Dataset records:
——————————

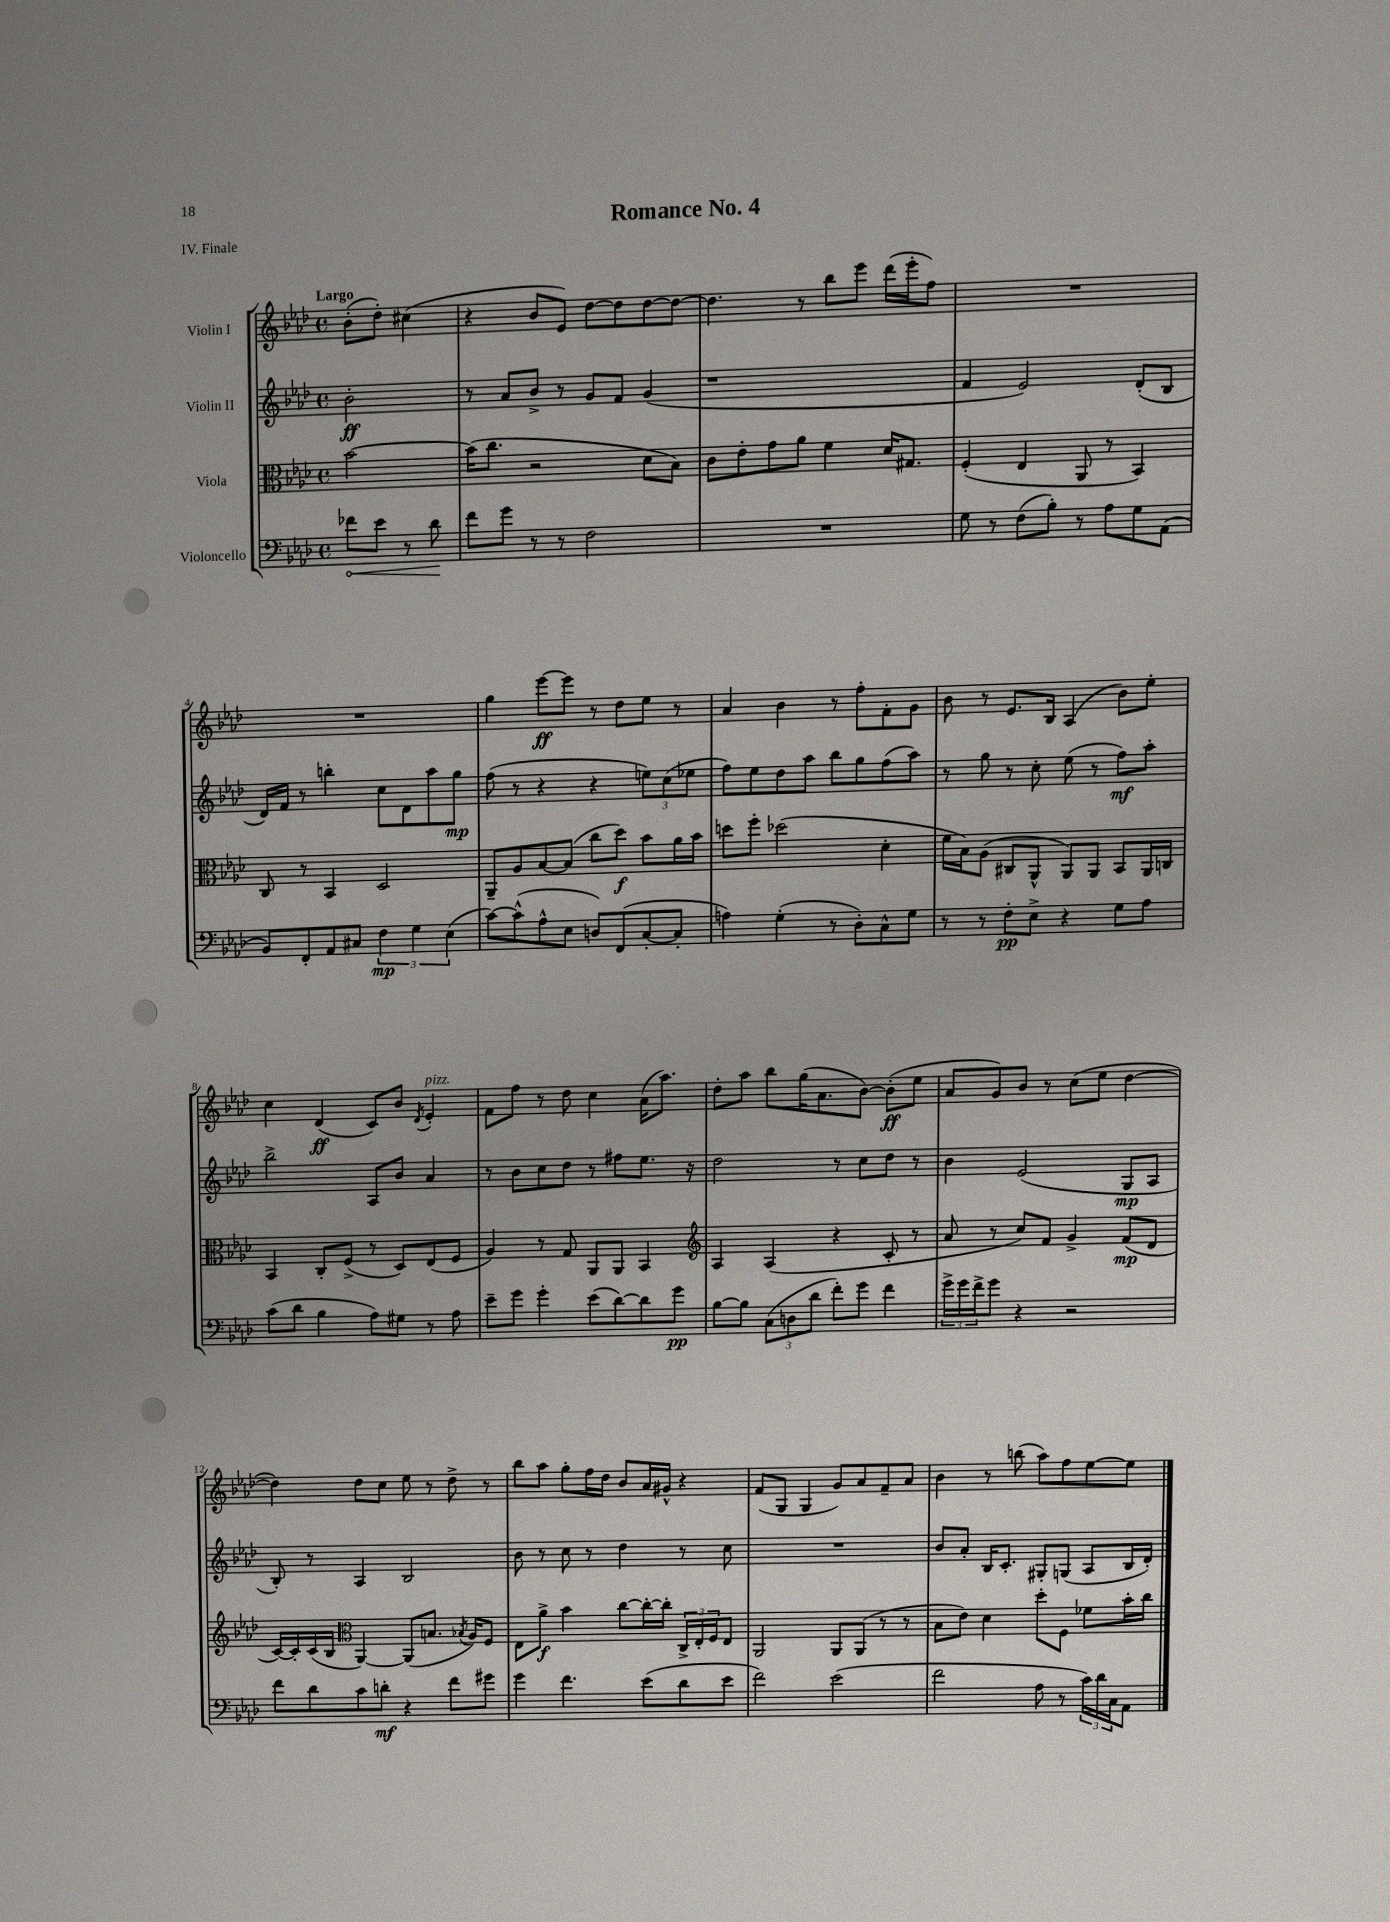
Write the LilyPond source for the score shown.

\header { title = "Romance No. 4" piece = "IV. Finale" }
<<
\new StaffGroup <<
\new Staff = "s0" \with { instrumentName = "Violin I" } {
    \clef treble \key aes \major \defaultTimeSignature \time 4/4 \partial 2 \tempo "Largo"
    bes'8-.( des''8-.) cis''4( |
    r4 bes'8 ees'8) des''8~ des''8 des''8~ des''8~ |
    des''4. r8 bes''8 ees'''8 des'''16( ees'''16-. f''8) |
    R1 |
    R1 |
    g''4 ees'''8~\ff ees'''8 r8 des''8 ees''8 r8 |
    aes'4 bes'4 r8 f''8-. f'8-. g'8 |
    bes'8 r8 ees'8. bes16 aes4( bes'8) ees''8-. |
    c''4 des'4\ff( c'8) bes'8 \acciaccatura { des'8 } ees'4-.^\markup { \italic "pizz." } |
    f'8 f''8 r8 des''8 c''4 aes'16( aes''8.) |
    des''8-. aes''8 bes''8 g''16( aes'8. bes'8~) bes'8-.\ff( ees''8 |
    aes'8 g'8) bes'8 r8 c''8( ees''8 des''4~ |
    des''4) des''8 c''8 ees''8 r8 des''8-> r8 |
    bes''8 aes''8 g''8-. f''16 des''16 bes'8 aes'16 gis'16-^ r4 |
    f'8( g8 g4 g'8) aes'8 f'8-- aes'8 |
    bes'4 r8 b''8( aes''8) f''8 ees''8~ ees''8 \bar "|." |
}
\new Staff = "s1" \with { instrumentName = "Violin II" } {
    \clef treble \key aes \major \defaultTimeSignature \time 4/4 \partial 2
    bes'2-.\ff |
    r8 aes'8 bes'8-> r8 g'8 f'8 g'4( |
    r1 |
    f'4 ees'2) des'8-.( bes8 |
    des'16) f'16 r8 b''4-. c''8 des'8 aes''8 g''8\mp |
    f''8( r8 r4 r4 \tuplet 3/2 { e''8) c''8( ees''8 } |
    f''8) ees''8 des''8 aes''8 bes''8 g''8 f''8( aes''8) |
    r8 g''8 r8 c''8-. ees''8( r8 f''8\mf) aes''8-. |
    bes''2-> aes8 bes'8 aes'4 |
    r8 bes'8 c''8 des''8 r8 fis''8 ees''8. r16 |
    des''2 r8 c''8 des''8 r8 |
    bes'4 ees'2( g8\mp aes8 |
    bes8-.) r8 aes4 bes2 |
    bes'8 r8 c''8 r8 des''4 r8 c''8 |
    R1 |
    bes'8 aes'8-. bes16 c'8.-. gis8-. g8( aes8 bes16 des'16-.) \bar "|." |
}
\new Staff = "s2" \with { instrumentName = "Viola" } {
    \clef alto \key aes \major \defaultTimeSignature \time 4/4 \partial 2
    bes'2~ |
    bes'16( c''8. r2 des'8 bes8) |
    c'8 ees'8-. g'8 aes'8 f'4 des'16 gis8. |
    f4-.( ees4 aes,8 r8 bes,4) |
    c8 r8 bes,4 des2 |
    aes,8-- aes8 bes8~ bes8( c''8 des''8\f) bes'8 aes'16 bes'16 |
    d''8 f''8-. des''2( des'4-. |
    f'16 bes16) aes8( cis8 aes,8-^ aes,8) aes,8 bes,8 aes,16 c16 |
    bes,4 c8-. f8->( r8 des8) ees8( f8 |
    aes4) r8 g8 aes,8 aes,8 bes,4 |
    \clef treble aes4 aes4( r4 c'8-. r8 |
    aes'8 r8 c''8) f'8 g'4-> f'8\mp( des'8 |
    c'16~) c'16-. c'16( bes16 \clef alto aes,4~) aes,8( b8. \acciaccatura { bes8 } aes16) f8 |
    ees8 aes'8->\f bes'4 c''8~ c''16~-. c''16-. \tuplet 3/2 { c16-> ees16-. f16 } ees8 |
    aes,2 aes,8 aes,8( r8 r8 |
    bes8 ees'8) des'4 des''8-. f8 fes'8 bes'16-. c''16 \bar "|." |
}
\new Staff = "s3" \with { instrumentName = "Violoncello" } {
    \clef bass \key aes \major \defaultTimeSignature \time 4/4 \partial 2
    \once \override Hairpin.circled-tip = ##t fes'8\< ees'8 r8 des'8\! |
    f'8 g'8 r8 r8 f2 |
    R1 |
    g8 r8 f8( bes8-.) r8 aes8 g8 aes,8( |
    bes,8) f,8-. aes,8 cis8 \tuplet 3/2 { f4\mp g4 ees4( } |
    c'8~) c'8-^( aes8-^ ees8 d8) f,8( c8~-. c8-. |
    a4) g4-.( r8 des8-.) c8-^ g8 |
    r8 r8 f8-.\pp ees8-> r4 g8 aes8 |
    c'8( des'8 bes4 aes8) gis8 r8 aes8 |
    ees'8-- g'8 g'4-. ees'8( des'8~) des'8 g'8\pp |
    bes8~ bes8 \tuplet 3/2 { c8( d8 des'8 } f'8-.) g'8 f'4 |
    \tuplet 3/2 { g'16-> g'16 f'16-> } g'8 r4 r2 |
    f'8 des'8 c'8 d'8-.\mf r4 f'8 gis'8 |
    g'4 f'4. ees'8( des'8 ees'8 |
    f'2) ees'2( |
    f'2 aes8 r8 \tuplet 3/2 { c'16) des'16 c16 } aes,8 \bar "|." |
}
>>
>>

——————————

Description of the task: Please gather every line of the data above that contains the string "treble" and list those lines.

The answer:
    \clef treble \key aes \major \defaultTimeSignature \time 4/4 \partial 2 \tempo "Largo"
    \clef treble \key aes \major \defaultTimeSignature \time 4/4 \partial 2
    \clef treble aes4 aes4( r4 c'8-. r8 |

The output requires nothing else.